_Activity_:
All lines in the listing below from the one containing "pink triangle: (67, 114) -> (87, 155), moved" through the last should be written out exactly, and only those.

*** Dataset excerpts Section Begins ***

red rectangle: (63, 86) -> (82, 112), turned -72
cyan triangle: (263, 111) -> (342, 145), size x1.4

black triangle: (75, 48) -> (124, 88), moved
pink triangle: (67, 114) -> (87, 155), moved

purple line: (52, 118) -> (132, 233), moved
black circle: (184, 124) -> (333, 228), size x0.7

*** Dataset excerpts Section Ends ***

_Answer space_:
pink triangle: (67, 114) -> (87, 155), moved

purple line: (52, 118) -> (132, 233), moved
black circle: (184, 124) -> (333, 228), size x0.7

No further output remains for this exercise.